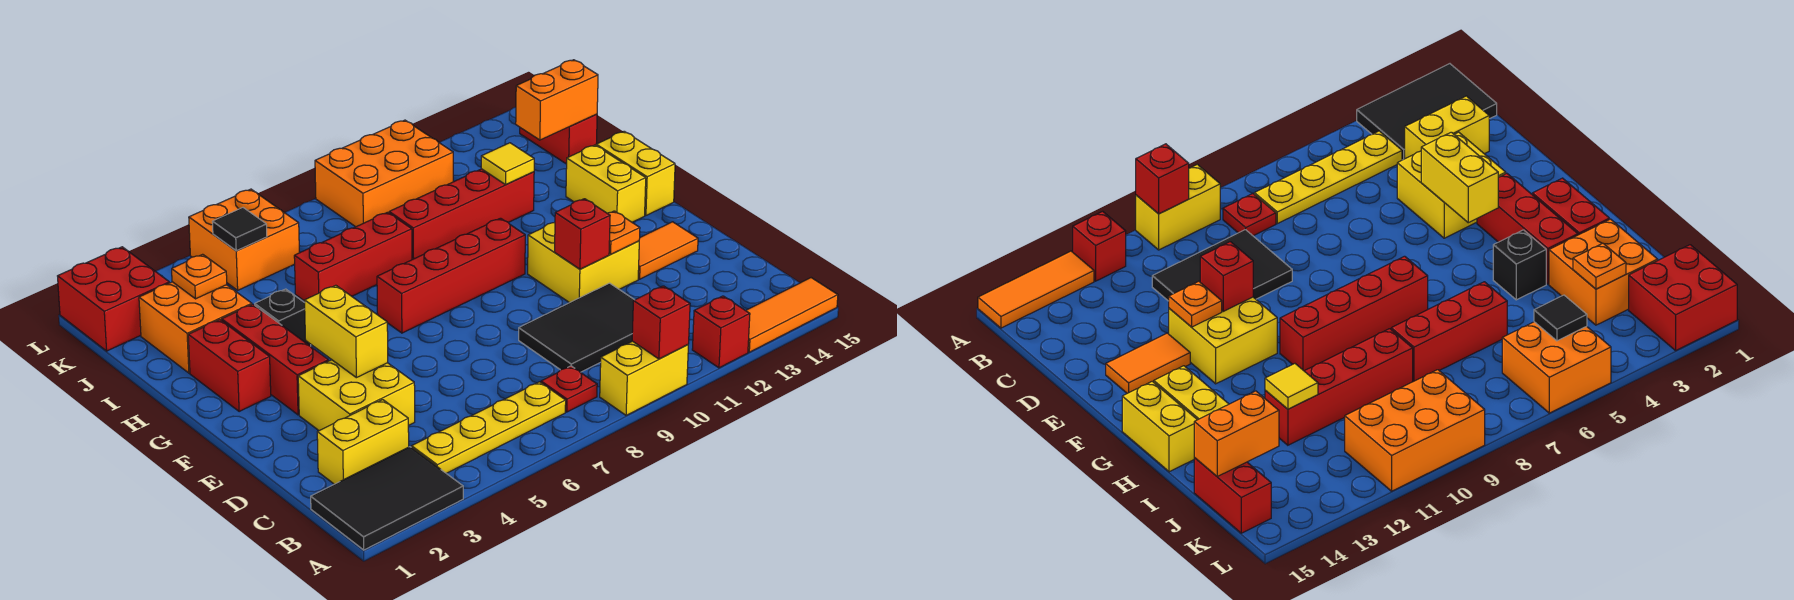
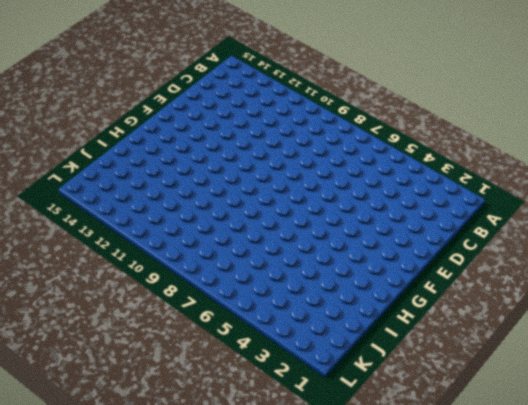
none -> black tile A1:B3 level 1
none -> yellow brick A9:A10 level 1
none -> red brick A12 level 1
none -> orange tile A13:A15 level 1

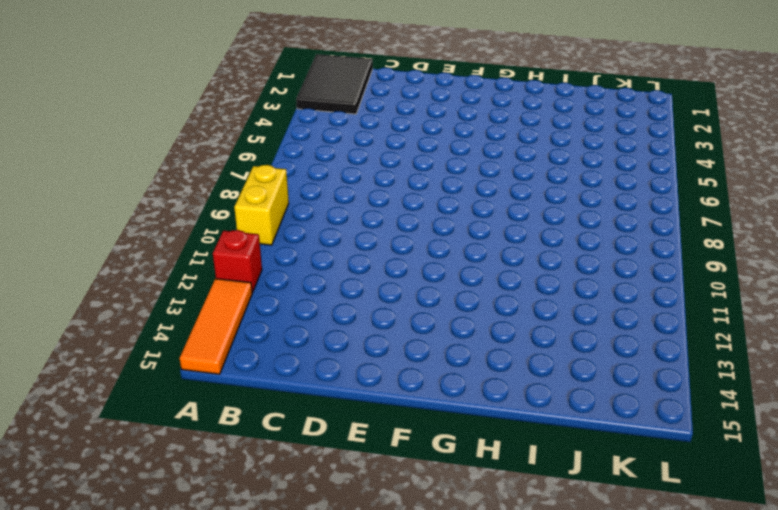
none -> yellow plate B4:B7 level 1
none -> red plate B8 level 1
none -> yellow brick C2:C3 level 1
none -> black tile C9:D11 level 1

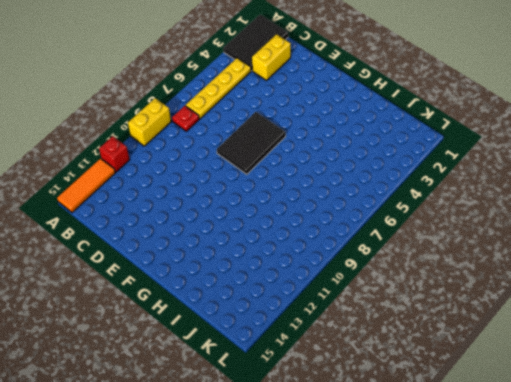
black tile E6:F8 level 1 -> black tile C9:D11 level 1
none -> yellow brick D3:E4 level 1
none -> yellow brick E11:F12 level 1
none -> orange tile E13:E14 level 1
none -> red brick F3:H3 level 1

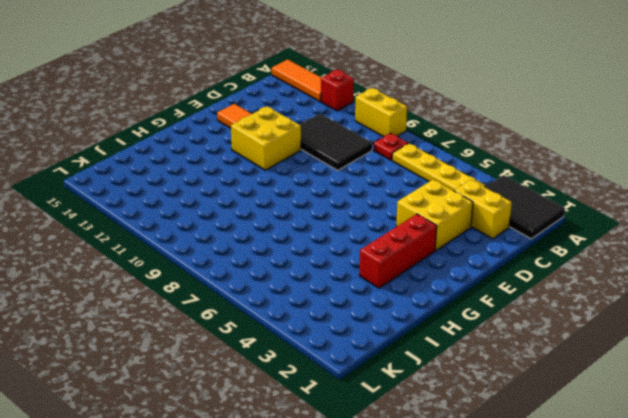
none -> red brick G2:H2 level 1
none -> red brick G7:G10 level 1
none -> yellow brick G14:H14 level 1
none -> yellow brick G15:H15 level 1

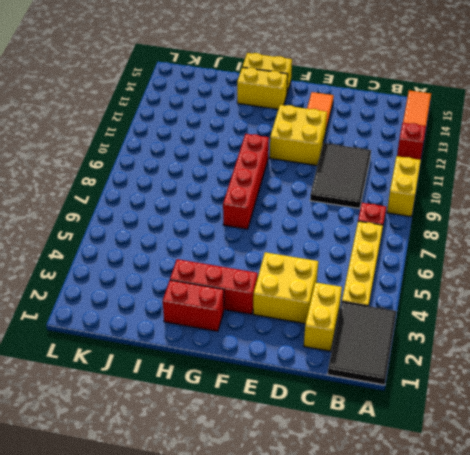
none -> black brick H4 level 1
none -> orange brick I2:J3 level 1
none -> red brick I6:I8 level 1
none -> red brick I9:I12 level 1

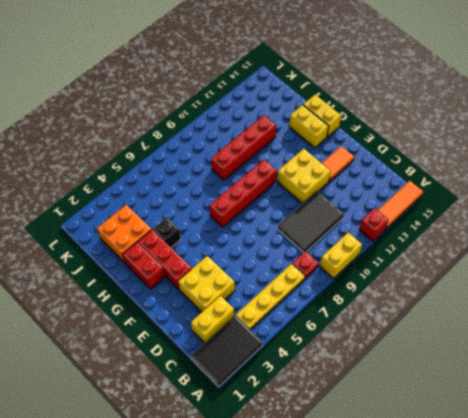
none -> red brick I6:I8 level 1
none -> red brick J15:K15 level 1
none -> red brick K1:L2 level 1
none -> orange brick K5:L6 level 1

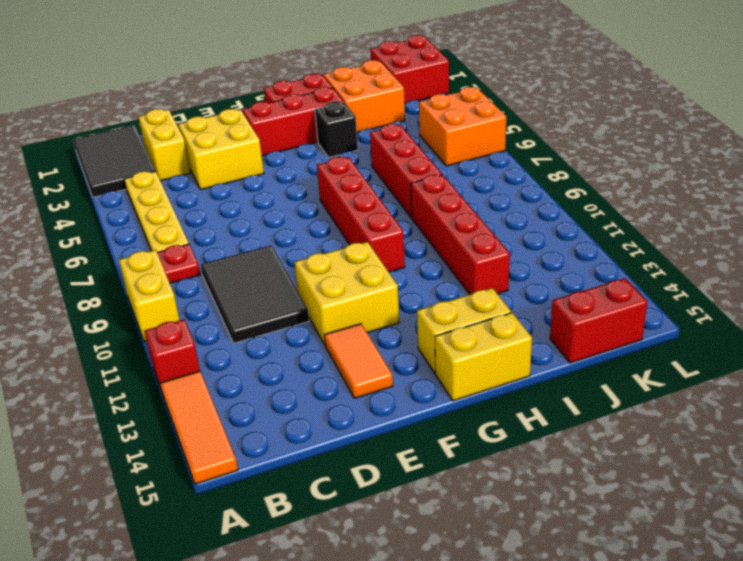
none -> orange brick K9:L11 level 1
none -> red brick A10 level 2
none -> yellow brick E4:F4 level 2
none -> red brick E11 level 2

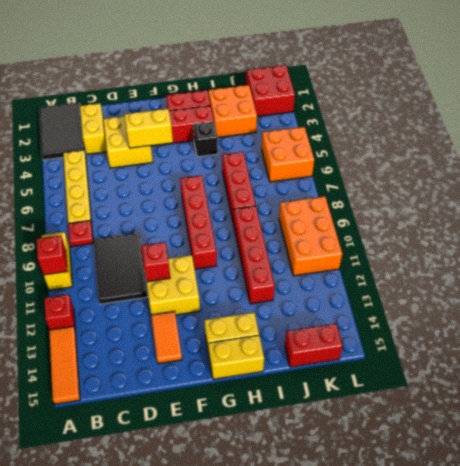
none -> orange plate E12 level 2
none -> yellow tile I12 level 2
none -> orange plate J3 level 2
none -> orange brick J14:J15 level 2

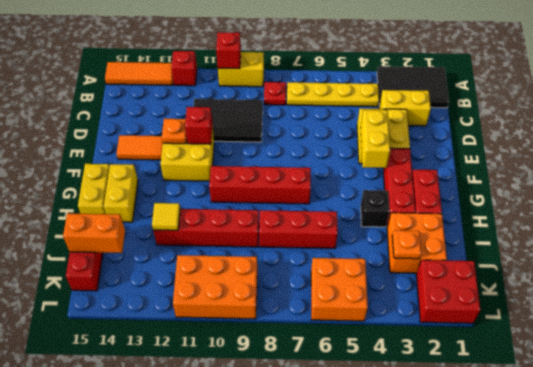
none -> black tile K5 level 2

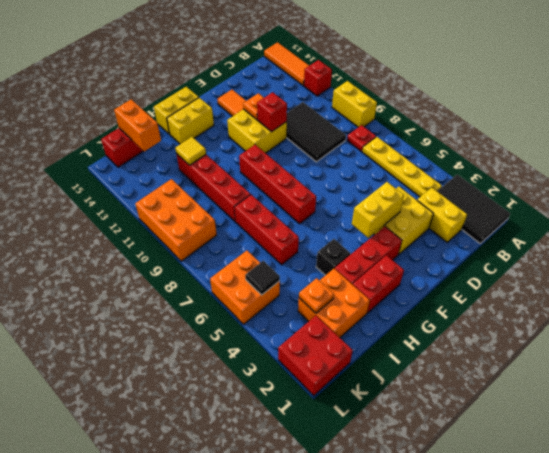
none -> red brick A10 level 2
★ ★ ★ ★ ★ ★ ★
Problem details —
Exactly the lines starting at the one above with "none -> yellow plate B4:B7 level 1" and ending at the one with "none -> red brick G2:H2 level 1" should be printed, and nothing else. Omit the pictures.

Output of the task —
none -> yellow plate B4:B7 level 1
none -> red plate B8 level 1
none -> yellow brick C2:C3 level 1
none -> black tile C9:D11 level 1

black tile E6:F8 level 1 -> black tile C9:D11 level 1
none -> yellow brick D3:E4 level 1
none -> yellow brick E11:F12 level 1
none -> orange tile E13:E14 level 1
none -> red brick F3:H3 level 1

none -> red brick G2:H2 level 1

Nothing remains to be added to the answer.